DATA FOR PROCESSING:
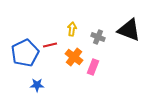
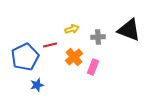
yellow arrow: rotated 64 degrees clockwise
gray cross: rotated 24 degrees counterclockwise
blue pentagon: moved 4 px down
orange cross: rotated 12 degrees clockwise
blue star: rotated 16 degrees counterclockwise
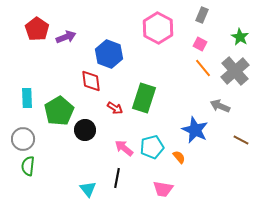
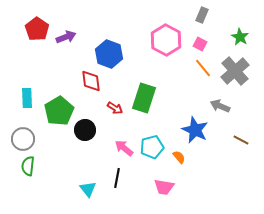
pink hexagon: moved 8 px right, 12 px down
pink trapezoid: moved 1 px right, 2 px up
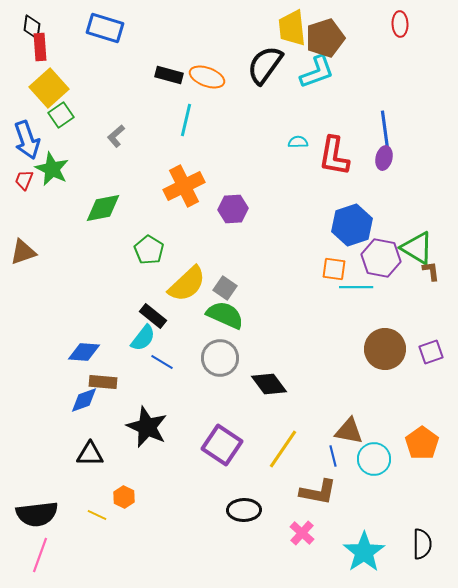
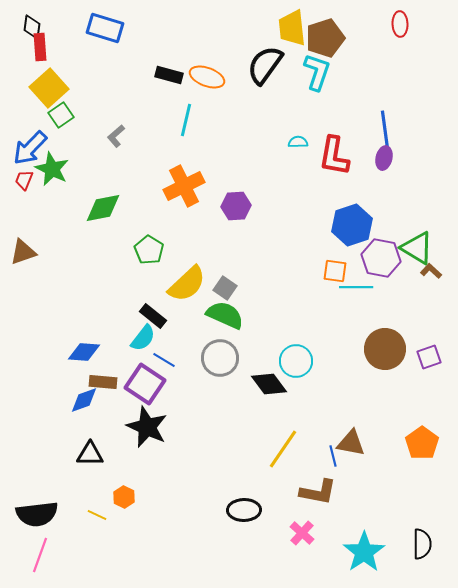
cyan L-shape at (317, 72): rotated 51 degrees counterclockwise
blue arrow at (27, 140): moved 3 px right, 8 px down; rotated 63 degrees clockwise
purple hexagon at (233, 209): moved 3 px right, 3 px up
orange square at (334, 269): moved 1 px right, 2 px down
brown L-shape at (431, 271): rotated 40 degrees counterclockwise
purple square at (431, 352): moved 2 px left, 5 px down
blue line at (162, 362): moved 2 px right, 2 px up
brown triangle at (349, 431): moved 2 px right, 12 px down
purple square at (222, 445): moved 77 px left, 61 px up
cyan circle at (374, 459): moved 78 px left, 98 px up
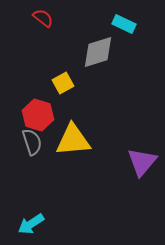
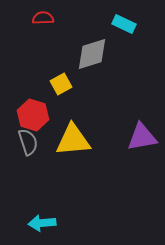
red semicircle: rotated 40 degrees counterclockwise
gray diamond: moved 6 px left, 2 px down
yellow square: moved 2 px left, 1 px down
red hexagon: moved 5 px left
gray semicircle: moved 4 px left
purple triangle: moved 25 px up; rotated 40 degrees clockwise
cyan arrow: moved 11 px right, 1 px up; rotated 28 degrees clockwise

WHAT IS REQUIRED: Leaving out the pictures, restate the listing above exactly.

ANSWER BELOW:
yellow arrow: rotated 64 degrees clockwise
gray cross: rotated 24 degrees counterclockwise
blue pentagon: moved 4 px down
orange cross: rotated 12 degrees clockwise
blue star: rotated 16 degrees counterclockwise
pink hexagon: moved 8 px right, 12 px down
pink trapezoid: moved 1 px right, 2 px up
cyan L-shape at (317, 72): rotated 51 degrees counterclockwise
blue arrow at (27, 140): moved 3 px right, 8 px down; rotated 63 degrees clockwise
purple hexagon at (233, 209): moved 3 px right, 3 px up
orange square at (334, 269): moved 1 px right, 2 px down
brown L-shape at (431, 271): rotated 40 degrees counterclockwise
purple square at (431, 352): moved 2 px left, 5 px down
blue line at (162, 362): moved 2 px right, 2 px up
brown triangle at (349, 431): moved 2 px right, 12 px down
purple square at (222, 445): moved 77 px left, 61 px up
cyan circle at (374, 459): moved 78 px left, 98 px up
red semicircle: rotated 40 degrees counterclockwise
gray diamond: moved 6 px left, 2 px down
yellow square: moved 2 px left, 1 px down
red hexagon: moved 5 px left
gray semicircle: moved 4 px left
purple triangle: moved 25 px up; rotated 40 degrees clockwise
cyan arrow: moved 11 px right, 1 px up; rotated 28 degrees clockwise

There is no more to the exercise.